### [WORK ORDER]
Copy out all lines bearing the word "depth" from the listing below.

### [GIVEN DATA]

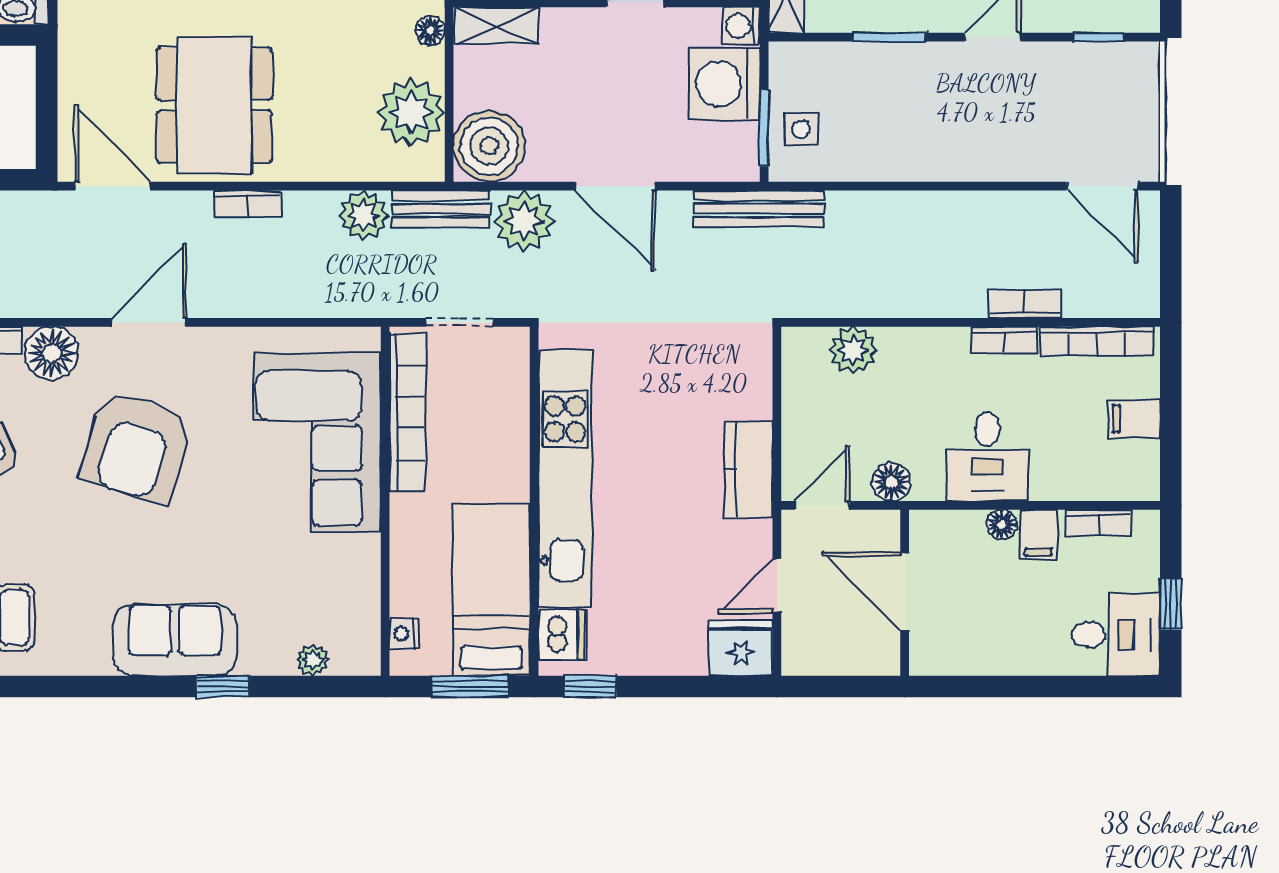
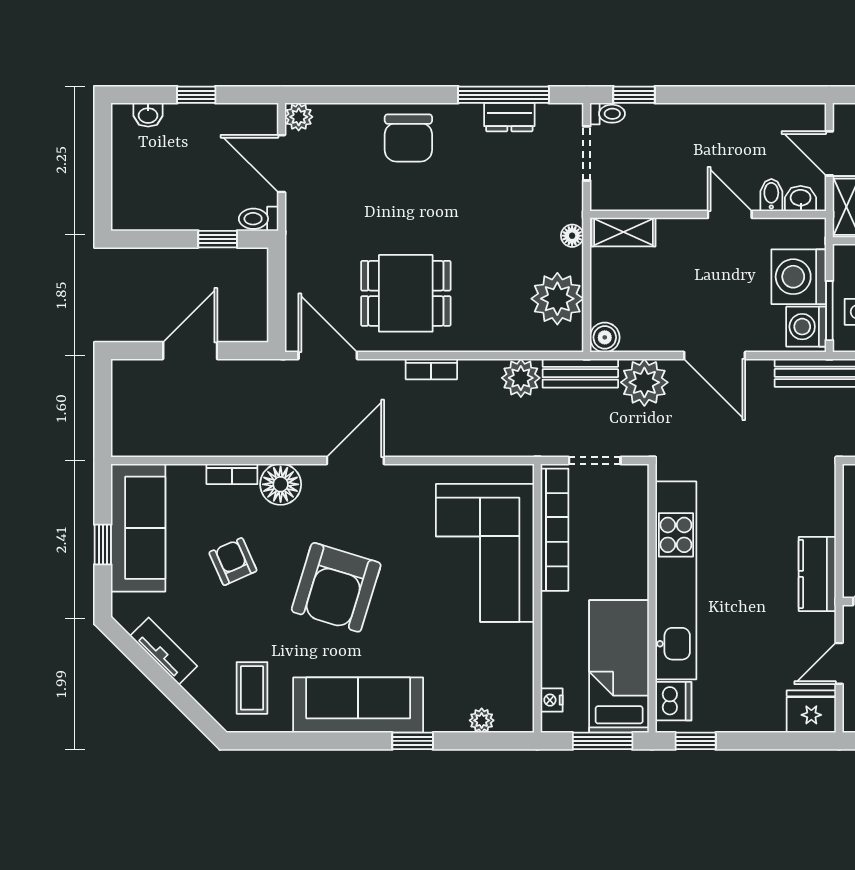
washing machine: (741, 26) -> (806, 327), moved, width x1.38, depth x1.38
dining table: (214, 105) -> (406, 293), width x0.73
boiler: (489, 146) -> (605, 337), width x0.54, depth x0.54
armchair: (136, 447) -> (336, 587), moved
sofa: (175, 640) -> (358, 705), width x1.36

### [SOLUTION]
washing machine: (741, 26) -> (806, 327), moved, width x1.38, depth x1.38
boiler: (489, 146) -> (605, 337), width x0.54, depth x0.54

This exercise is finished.